*Input data*.
————————

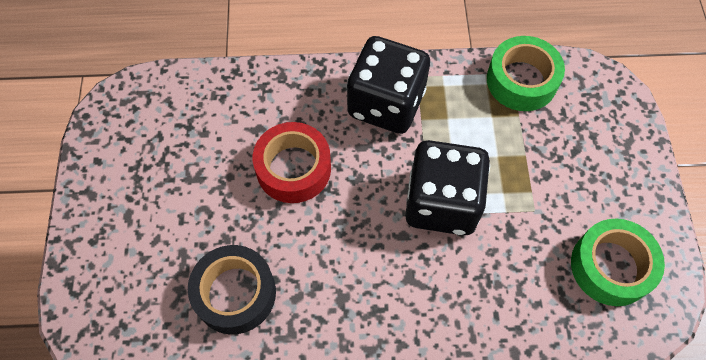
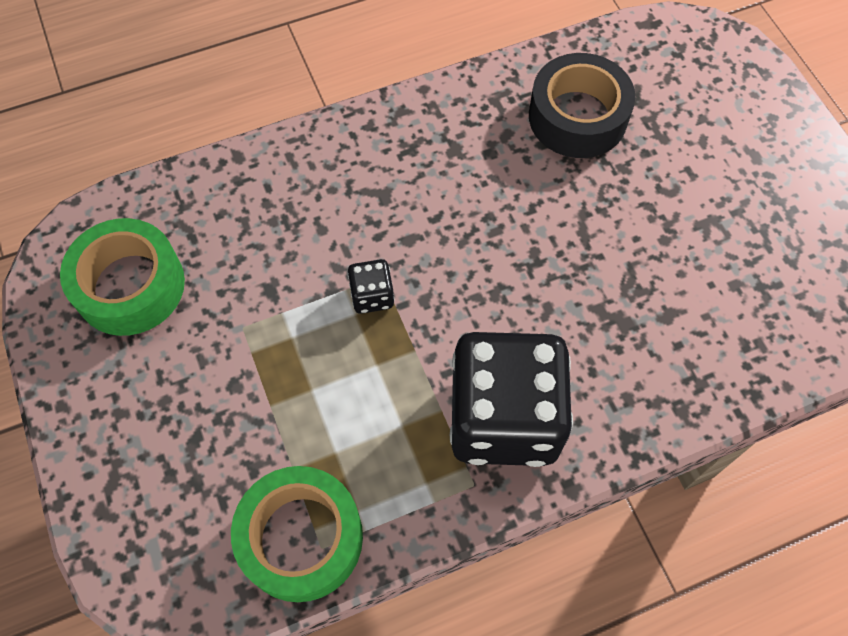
camera: 160 degrees right, 0 degrees up
(293, 168) = (588, 276): red tape -> none
(441, 203) = (372, 296): black dice -> black dice, size x0.41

————————

*Work to be completed*.
When repeating the material above, keep every line exact and drop all pictures.

*Finished task*.
camera: 160 degrees right, 0 degrees up
(293, 168) = (588, 276): red tape -> none
(441, 203) = (372, 296): black dice -> black dice, size x0.41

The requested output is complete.